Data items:
┌──

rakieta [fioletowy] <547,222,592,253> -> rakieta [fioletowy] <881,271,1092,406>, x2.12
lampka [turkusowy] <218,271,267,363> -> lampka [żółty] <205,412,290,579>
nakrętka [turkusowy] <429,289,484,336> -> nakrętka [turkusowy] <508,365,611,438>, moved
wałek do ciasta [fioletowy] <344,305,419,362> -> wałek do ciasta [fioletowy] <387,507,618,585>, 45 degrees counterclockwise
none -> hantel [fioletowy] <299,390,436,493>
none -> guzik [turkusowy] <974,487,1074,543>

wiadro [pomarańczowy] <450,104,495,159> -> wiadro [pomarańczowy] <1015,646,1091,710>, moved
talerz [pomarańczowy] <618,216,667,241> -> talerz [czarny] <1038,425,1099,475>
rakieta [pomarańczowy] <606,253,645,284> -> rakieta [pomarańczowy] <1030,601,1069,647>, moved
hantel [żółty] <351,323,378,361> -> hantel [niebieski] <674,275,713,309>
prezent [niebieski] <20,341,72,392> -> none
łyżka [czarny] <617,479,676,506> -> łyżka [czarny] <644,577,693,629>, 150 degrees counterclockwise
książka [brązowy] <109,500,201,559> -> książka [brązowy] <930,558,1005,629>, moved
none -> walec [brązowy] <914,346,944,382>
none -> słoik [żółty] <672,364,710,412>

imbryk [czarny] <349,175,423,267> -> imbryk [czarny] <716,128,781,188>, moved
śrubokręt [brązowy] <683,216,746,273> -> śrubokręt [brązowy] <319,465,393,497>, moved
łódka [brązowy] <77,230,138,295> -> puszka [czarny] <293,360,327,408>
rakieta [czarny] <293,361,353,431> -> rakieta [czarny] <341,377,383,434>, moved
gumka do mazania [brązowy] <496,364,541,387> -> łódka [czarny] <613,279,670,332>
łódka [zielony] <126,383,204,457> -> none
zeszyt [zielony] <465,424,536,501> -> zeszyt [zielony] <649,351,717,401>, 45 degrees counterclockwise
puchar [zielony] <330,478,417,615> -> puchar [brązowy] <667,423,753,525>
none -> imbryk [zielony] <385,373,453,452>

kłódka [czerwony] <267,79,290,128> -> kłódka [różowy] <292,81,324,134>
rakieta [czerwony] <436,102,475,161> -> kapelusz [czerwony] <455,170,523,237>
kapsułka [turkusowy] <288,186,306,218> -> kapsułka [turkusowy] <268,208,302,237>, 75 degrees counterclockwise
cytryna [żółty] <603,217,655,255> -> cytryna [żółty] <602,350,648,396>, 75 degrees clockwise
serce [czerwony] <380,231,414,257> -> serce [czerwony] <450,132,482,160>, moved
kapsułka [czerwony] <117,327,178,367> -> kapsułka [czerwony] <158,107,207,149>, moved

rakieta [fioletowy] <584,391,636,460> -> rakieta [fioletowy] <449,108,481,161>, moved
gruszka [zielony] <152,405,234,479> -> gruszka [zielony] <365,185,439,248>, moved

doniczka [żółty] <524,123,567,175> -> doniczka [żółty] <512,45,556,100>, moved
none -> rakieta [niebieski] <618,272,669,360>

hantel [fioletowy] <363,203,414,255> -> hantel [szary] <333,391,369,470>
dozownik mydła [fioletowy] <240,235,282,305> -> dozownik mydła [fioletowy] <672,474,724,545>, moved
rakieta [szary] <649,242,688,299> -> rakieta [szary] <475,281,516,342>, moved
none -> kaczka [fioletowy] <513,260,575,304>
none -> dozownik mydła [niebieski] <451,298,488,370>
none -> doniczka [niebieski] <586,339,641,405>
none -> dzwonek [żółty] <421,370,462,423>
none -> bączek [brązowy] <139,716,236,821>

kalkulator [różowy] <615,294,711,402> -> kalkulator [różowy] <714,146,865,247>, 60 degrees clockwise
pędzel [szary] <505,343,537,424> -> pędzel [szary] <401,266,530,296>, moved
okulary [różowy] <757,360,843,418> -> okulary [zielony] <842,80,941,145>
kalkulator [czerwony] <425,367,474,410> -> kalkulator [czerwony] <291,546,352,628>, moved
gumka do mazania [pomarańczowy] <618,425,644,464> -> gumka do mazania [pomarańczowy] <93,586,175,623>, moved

└──

Exercise objective: All of the data must be returned exactly.

Task solution:
rakieta [fioletowy] <547,222,592,253> -> rakieta [fioletowy] <881,271,1092,406>, x2.12
lampka [turkusowy] <218,271,267,363> -> lampka [żółty] <205,412,290,579>
nakrętka [turkusowy] <429,289,484,336> -> nakrętka [turkusowy] <508,365,611,438>, moved
wałek do ciasta [fioletowy] <344,305,419,362> -> wałek do ciasta [fioletowy] <387,507,618,585>, 45 degrees counterclockwise
none -> hantel [fioletowy] <299,390,436,493>
none -> guzik [turkusowy] <974,487,1074,543>

wiadro [pomarańczowy] <450,104,495,159> -> wiadro [pomarańczowy] <1015,646,1091,710>, moved
talerz [pomarańczowy] <618,216,667,241> -> talerz [czarny] <1038,425,1099,475>
rakieta [pomarańczowy] <606,253,645,284> -> rakieta [pomarańczowy] <1030,601,1069,647>, moved
hantel [żółty] <351,323,378,361> -> hantel [niebieski] <674,275,713,309>
prezent [niebieski] <20,341,72,392> -> none
łyżka [czarny] <617,479,676,506> -> łyżka [czarny] <644,577,693,629>, 150 degrees counterclockwise
książka [brązowy] <109,500,201,559> -> książka [brązowy] <930,558,1005,629>, moved
none -> walec [brązowy] <914,346,944,382>
none -> słoik [żółty] <672,364,710,412>

imbryk [czarny] <349,175,423,267> -> imbryk [czarny] <716,128,781,188>, moved
śrubokręt [brązowy] <683,216,746,273> -> śrubokręt [brązowy] <319,465,393,497>, moved
łódka [brązowy] <77,230,138,295> -> puszka [czarny] <293,360,327,408>
rakieta [czarny] <293,361,353,431> -> rakieta [czarny] <341,377,383,434>, moved
gumka do mazania [brązowy] <496,364,541,387> -> łódka [czarny] <613,279,670,332>
łódka [zielony] <126,383,204,457> -> none
zeszyt [zielony] <465,424,536,501> -> zeszyt [zielony] <649,351,717,401>, 45 degrees counterclockwise
puchar [zielony] <330,478,417,615> -> puchar [brązowy] <667,423,753,525>
none -> imbryk [zielony] <385,373,453,452>

kłódka [czerwony] <267,79,290,128> -> kłódka [różowy] <292,81,324,134>
rakieta [czerwony] <436,102,475,161> -> kapelusz [czerwony] <455,170,523,237>
kapsułka [turkusowy] <288,186,306,218> -> kapsułka [turkusowy] <268,208,302,237>, 75 degrees counterclockwise
cytryna [żółty] <603,217,655,255> -> cytryna [żółty] <602,350,648,396>, 75 degrees clockwise
serce [czerwony] <380,231,414,257> -> serce [czerwony] <450,132,482,160>, moved
kapsułka [czerwony] <117,327,178,367> -> kapsułka [czerwony] <158,107,207,149>, moved

rakieta [fioletowy] <584,391,636,460> -> rakieta [fioletowy] <449,108,481,161>, moved
gruszka [zielony] <152,405,234,479> -> gruszka [zielony] <365,185,439,248>, moved

doniczka [żółty] <524,123,567,175> -> doniczka [żółty] <512,45,556,100>, moved
none -> rakieta [niebieski] <618,272,669,360>

hantel [fioletowy] <363,203,414,255> -> hantel [szary] <333,391,369,470>
dozownik mydła [fioletowy] <240,235,282,305> -> dozownik mydła [fioletowy] <672,474,724,545>, moved
rakieta [szary] <649,242,688,299> -> rakieta [szary] <475,281,516,342>, moved
none -> kaczka [fioletowy] <513,260,575,304>
none -> dozownik mydła [niebieski] <451,298,488,370>
none -> doniczka [niebieski] <586,339,641,405>
none -> dzwonek [żółty] <421,370,462,423>
none -> bączek [brązowy] <139,716,236,821>

kalkulator [różowy] <615,294,711,402> -> kalkulator [różowy] <714,146,865,247>, 60 degrees clockwise
pędzel [szary] <505,343,537,424> -> pędzel [szary] <401,266,530,296>, moved
okulary [różowy] <757,360,843,418> -> okulary [zielony] <842,80,941,145>
kalkulator [czerwony] <425,367,474,410> -> kalkulator [czerwony] <291,546,352,628>, moved
gumka do mazania [pomarańczowy] <618,425,644,464> -> gumka do mazania [pomarańczowy] <93,586,175,623>, moved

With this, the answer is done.